The data.
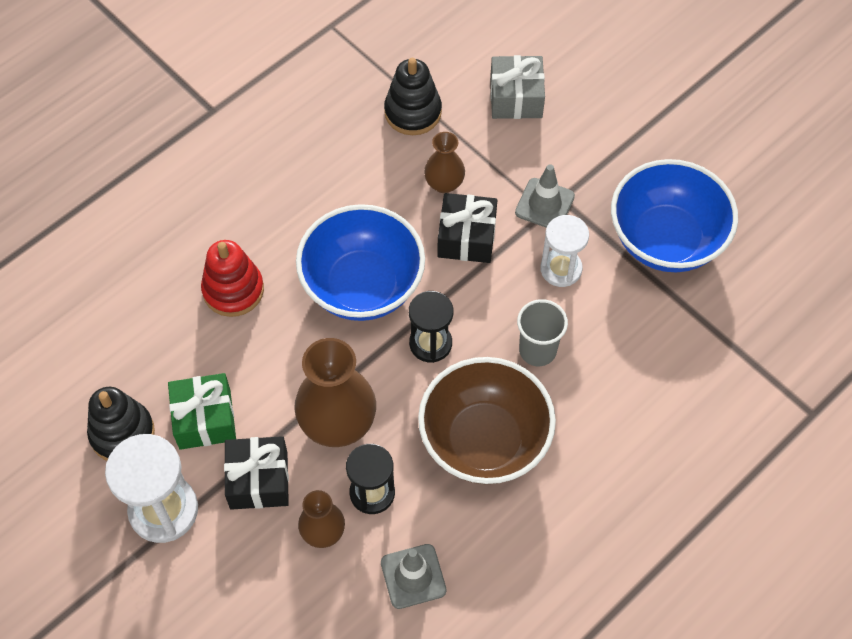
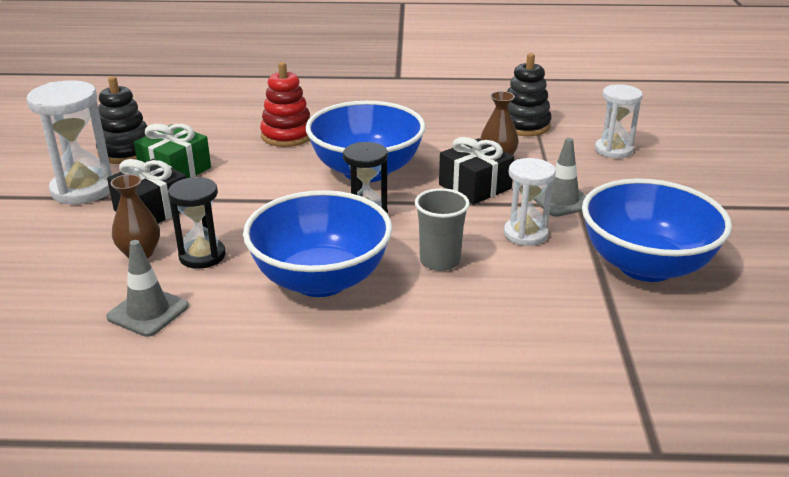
camera: 45 degrees right, 30 degrees down
(338, 423) = (242, 214): brown vase -> none
(484, 441) = (321, 280): brown bowl -> blue bowl
(516, 98) = (613, 150): grey gift -> white hourglass

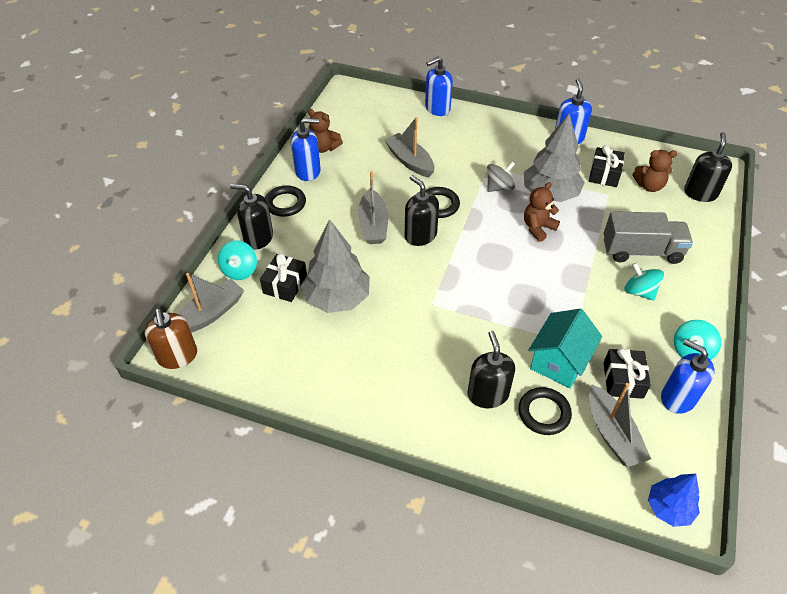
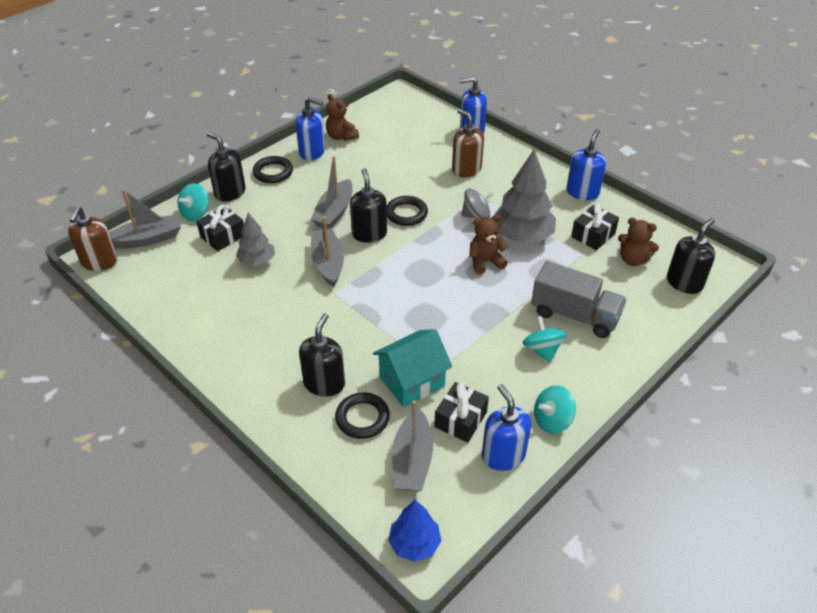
camera: 25 degrees right, 5 degrees down
(337, 298) = (257, 261): grey tree -> grey tree, size x0.58
(410, 161) = (409, 169): grey boat -> grey boat (328, 263)
(459, 146) = (466, 169): none -> brown soap dispenser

Task to carry out. To complete the exercise, return the listing above exactly and omit its pictures.

Output for this exercise.
camera: 45 degrees right, 30 degrees down
(338, 423) = (242, 214): brown vase -> none
(484, 441) = (321, 280): brown bowl -> blue bowl
(516, 98) = (613, 150): grey gift -> white hourglass

camera: 25 degrees right, 5 degrees down
(337, 298) = (257, 261): grey tree -> grey tree, size x0.58
(410, 161) = (409, 169): grey boat -> grey boat (328, 263)
(459, 146) = (466, 169): none -> brown soap dispenser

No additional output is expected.